DATA IN THIS EXERCISE
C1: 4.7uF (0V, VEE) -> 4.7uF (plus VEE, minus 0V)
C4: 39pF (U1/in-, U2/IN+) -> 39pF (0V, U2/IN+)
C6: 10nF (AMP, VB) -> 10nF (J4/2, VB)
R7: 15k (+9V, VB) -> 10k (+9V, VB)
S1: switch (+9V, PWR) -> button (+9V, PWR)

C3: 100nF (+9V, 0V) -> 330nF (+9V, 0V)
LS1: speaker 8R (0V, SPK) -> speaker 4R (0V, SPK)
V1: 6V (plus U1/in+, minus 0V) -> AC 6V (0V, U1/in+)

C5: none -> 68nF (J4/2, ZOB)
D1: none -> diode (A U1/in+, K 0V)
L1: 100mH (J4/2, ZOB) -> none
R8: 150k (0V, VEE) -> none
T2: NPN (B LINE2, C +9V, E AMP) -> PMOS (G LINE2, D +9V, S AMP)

...

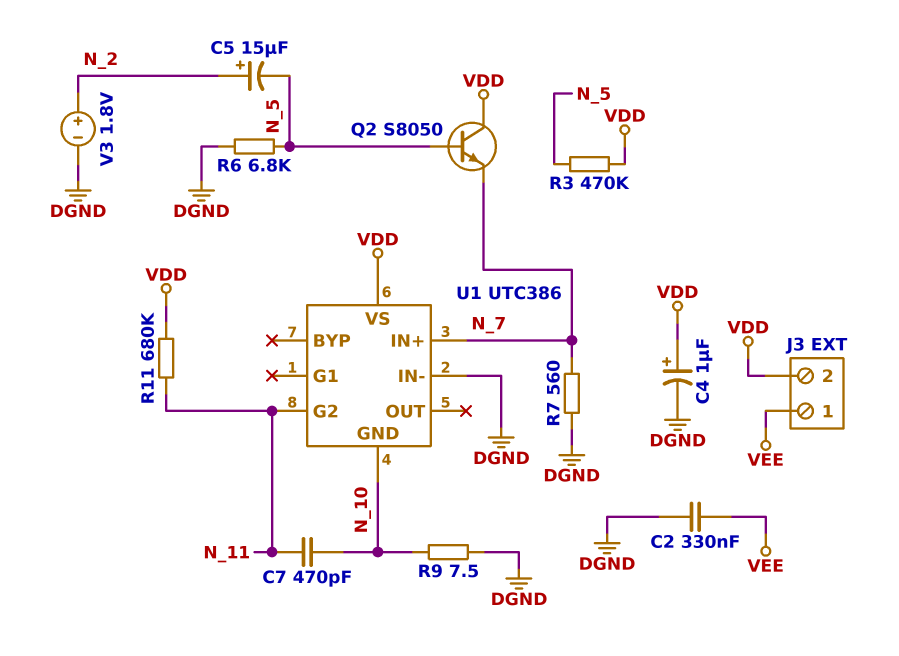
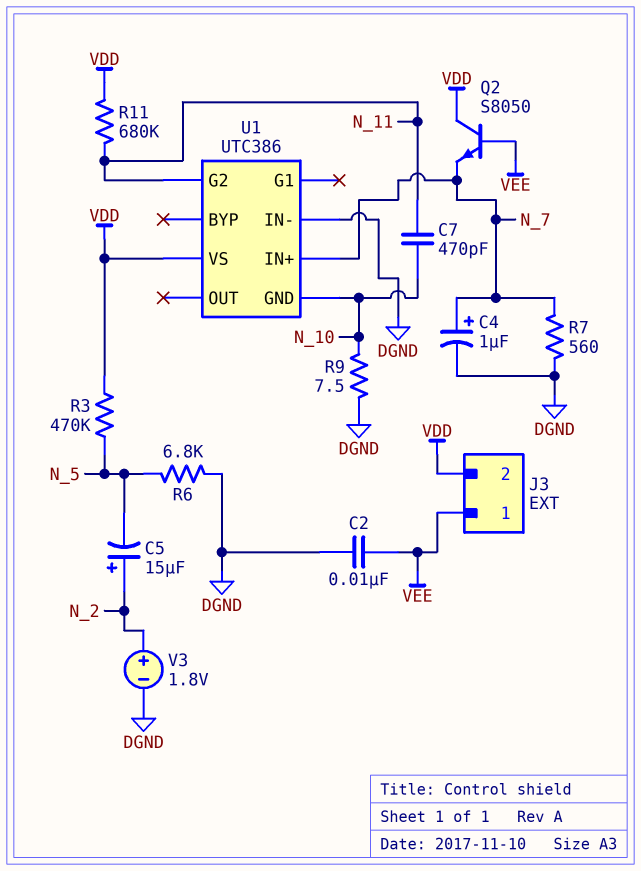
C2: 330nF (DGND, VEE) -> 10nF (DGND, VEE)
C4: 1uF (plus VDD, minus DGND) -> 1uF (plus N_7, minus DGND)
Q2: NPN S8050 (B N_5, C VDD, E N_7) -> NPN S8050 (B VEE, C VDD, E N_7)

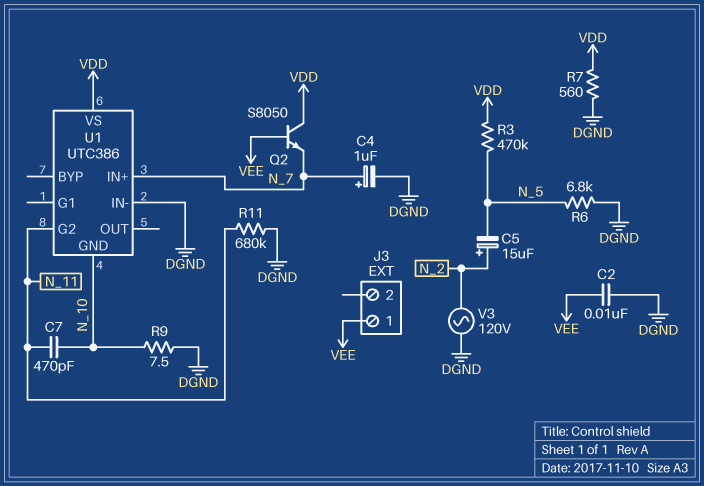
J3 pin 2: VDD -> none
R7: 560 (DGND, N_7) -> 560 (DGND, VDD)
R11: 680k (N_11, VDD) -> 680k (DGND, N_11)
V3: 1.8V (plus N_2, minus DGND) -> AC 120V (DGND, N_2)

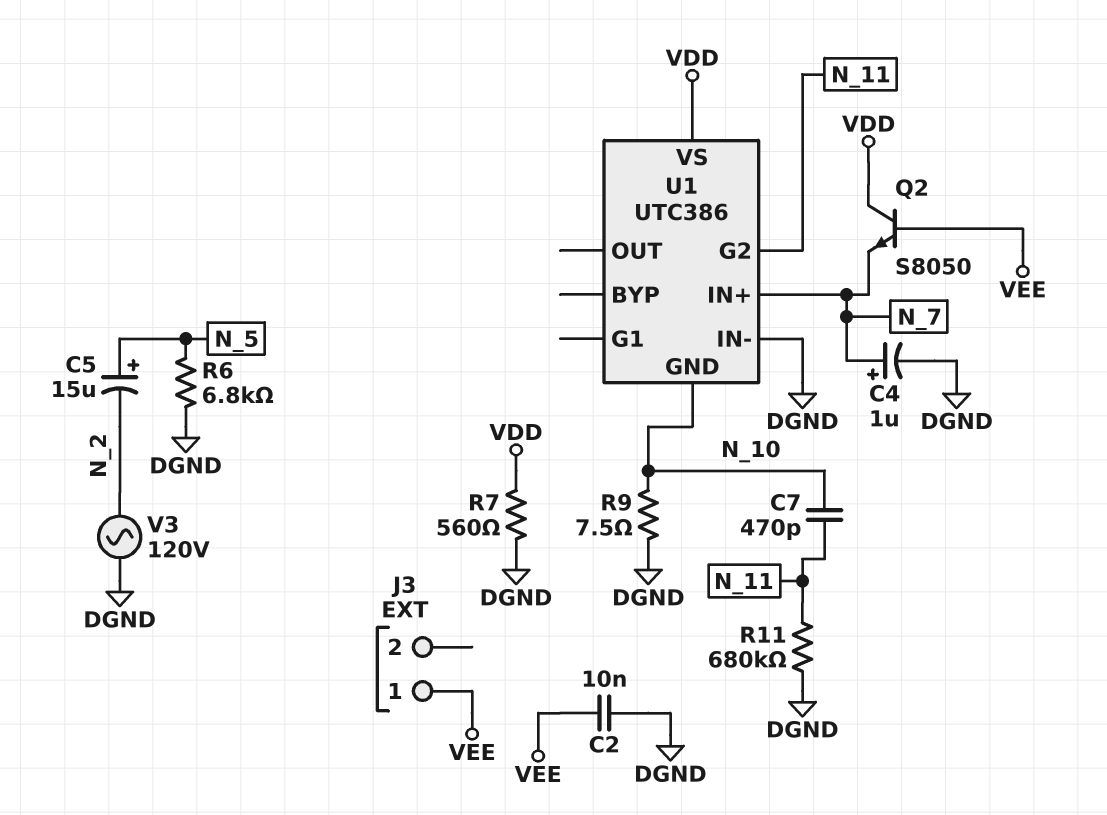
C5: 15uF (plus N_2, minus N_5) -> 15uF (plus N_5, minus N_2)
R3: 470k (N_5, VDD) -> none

* * *

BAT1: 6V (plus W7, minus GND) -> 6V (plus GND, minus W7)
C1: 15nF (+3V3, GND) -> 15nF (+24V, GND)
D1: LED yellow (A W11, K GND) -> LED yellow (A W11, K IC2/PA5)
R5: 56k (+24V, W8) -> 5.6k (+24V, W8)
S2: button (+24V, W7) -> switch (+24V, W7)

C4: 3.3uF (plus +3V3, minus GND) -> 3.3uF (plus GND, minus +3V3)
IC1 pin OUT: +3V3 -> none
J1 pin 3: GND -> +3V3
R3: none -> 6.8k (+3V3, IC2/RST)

EXERCISE BRIEF
Using the entries above, transcribe every line from the line containing "V3: 1.8V (plus" through the line containing "R3: 470k (N_5, VDD) -> none". Do not copy pictures.

REPLY TO THE EXERCISE
V3: 1.8V (plus N_2, minus DGND) -> AC 120V (DGND, N_2)

C5: 15uF (plus N_2, minus N_5) -> 15uF (plus N_5, minus N_2)
R3: 470k (N_5, VDD) -> none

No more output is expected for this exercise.